Task requirements >>
Please gather every line below that contains the string "clef" and copy each one in full.

Data extract >>
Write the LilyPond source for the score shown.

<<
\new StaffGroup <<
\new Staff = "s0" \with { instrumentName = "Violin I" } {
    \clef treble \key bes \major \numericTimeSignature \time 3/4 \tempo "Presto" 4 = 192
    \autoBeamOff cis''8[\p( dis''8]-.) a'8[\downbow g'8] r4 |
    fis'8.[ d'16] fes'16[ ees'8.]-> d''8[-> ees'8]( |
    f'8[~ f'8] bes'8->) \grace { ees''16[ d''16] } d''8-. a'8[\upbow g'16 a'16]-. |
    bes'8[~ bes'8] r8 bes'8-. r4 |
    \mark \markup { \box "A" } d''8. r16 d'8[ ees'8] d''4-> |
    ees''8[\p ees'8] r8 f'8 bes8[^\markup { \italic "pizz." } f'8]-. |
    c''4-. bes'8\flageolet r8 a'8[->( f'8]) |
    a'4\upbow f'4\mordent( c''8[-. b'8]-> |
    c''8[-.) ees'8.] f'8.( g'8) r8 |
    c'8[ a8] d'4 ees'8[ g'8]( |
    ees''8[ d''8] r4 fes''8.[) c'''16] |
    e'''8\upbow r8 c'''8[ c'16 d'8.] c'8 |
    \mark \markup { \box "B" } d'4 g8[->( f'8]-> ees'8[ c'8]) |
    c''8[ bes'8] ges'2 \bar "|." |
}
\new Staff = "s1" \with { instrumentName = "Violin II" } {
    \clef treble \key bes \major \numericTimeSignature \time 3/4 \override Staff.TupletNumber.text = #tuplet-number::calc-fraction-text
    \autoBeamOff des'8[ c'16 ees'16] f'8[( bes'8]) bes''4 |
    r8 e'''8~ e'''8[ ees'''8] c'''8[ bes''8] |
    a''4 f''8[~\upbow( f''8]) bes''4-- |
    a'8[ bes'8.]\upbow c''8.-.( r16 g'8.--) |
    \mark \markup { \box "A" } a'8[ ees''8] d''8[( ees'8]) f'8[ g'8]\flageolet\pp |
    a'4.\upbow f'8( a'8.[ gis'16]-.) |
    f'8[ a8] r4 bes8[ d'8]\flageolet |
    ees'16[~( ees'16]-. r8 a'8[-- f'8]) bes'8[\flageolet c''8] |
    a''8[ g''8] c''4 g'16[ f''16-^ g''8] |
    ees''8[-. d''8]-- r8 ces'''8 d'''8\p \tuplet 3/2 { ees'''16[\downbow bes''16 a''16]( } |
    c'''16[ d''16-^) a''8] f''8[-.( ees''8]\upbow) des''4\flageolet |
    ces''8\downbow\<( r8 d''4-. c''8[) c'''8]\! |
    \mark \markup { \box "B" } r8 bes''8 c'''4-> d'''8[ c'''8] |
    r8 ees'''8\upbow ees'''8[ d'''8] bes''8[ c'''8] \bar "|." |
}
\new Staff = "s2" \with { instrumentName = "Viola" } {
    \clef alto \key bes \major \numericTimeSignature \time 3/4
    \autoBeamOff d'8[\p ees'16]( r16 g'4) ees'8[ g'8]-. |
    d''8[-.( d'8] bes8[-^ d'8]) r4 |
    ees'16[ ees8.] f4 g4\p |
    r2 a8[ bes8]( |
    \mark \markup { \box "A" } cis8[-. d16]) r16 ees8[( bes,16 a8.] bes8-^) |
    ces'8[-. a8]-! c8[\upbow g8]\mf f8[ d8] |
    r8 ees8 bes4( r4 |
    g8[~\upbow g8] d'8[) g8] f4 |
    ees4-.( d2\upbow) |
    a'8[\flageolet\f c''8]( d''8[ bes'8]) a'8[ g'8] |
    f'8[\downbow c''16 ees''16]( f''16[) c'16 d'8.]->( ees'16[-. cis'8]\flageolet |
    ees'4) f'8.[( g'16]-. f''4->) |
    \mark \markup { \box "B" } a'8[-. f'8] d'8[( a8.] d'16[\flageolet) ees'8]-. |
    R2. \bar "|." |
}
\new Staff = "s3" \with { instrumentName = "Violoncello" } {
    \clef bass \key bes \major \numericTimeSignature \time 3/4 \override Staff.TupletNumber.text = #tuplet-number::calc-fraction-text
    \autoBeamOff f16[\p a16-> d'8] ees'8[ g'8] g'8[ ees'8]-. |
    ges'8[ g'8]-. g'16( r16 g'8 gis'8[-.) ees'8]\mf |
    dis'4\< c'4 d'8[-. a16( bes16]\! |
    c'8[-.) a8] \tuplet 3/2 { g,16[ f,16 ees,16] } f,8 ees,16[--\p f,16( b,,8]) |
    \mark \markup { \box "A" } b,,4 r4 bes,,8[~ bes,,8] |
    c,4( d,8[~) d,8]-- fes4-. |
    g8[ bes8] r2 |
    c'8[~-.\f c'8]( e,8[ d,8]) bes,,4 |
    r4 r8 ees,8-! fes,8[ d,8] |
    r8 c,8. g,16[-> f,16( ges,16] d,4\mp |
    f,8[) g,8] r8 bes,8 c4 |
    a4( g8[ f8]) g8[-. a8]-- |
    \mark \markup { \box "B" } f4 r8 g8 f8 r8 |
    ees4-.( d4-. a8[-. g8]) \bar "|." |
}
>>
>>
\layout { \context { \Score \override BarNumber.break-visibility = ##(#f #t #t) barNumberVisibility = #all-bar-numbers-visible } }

Correct answer >>
    \clef treble \key bes \major \numericTimeSignature \time 3/4 \tempo "Presto" 4 = 192
    \clef treble \key bes \major \numericTimeSignature \time 3/4 \override Staff.TupletNumber.text = #tuplet-number::calc-fraction-text
    \clef alto \key bes \major \numericTimeSignature \time 3/4
    \clef bass \key bes \major \numericTimeSignature \time 3/4 \override Staff.TupletNumber.text = #tuplet-number::calc-fraction-text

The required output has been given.